Your instructions: Please determine the number of lines in the material below that contain the word "none", and state it alone.

Data in this exercise:
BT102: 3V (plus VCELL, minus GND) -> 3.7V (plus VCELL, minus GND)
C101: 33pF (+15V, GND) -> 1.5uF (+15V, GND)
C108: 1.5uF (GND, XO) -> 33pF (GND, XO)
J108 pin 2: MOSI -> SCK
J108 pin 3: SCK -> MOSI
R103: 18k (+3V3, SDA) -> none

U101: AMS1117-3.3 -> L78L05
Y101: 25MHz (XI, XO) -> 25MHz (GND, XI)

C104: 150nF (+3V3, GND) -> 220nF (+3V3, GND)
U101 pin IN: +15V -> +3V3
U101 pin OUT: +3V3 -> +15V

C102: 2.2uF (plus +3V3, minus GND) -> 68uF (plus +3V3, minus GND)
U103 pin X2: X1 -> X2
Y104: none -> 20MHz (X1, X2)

Task answer: 2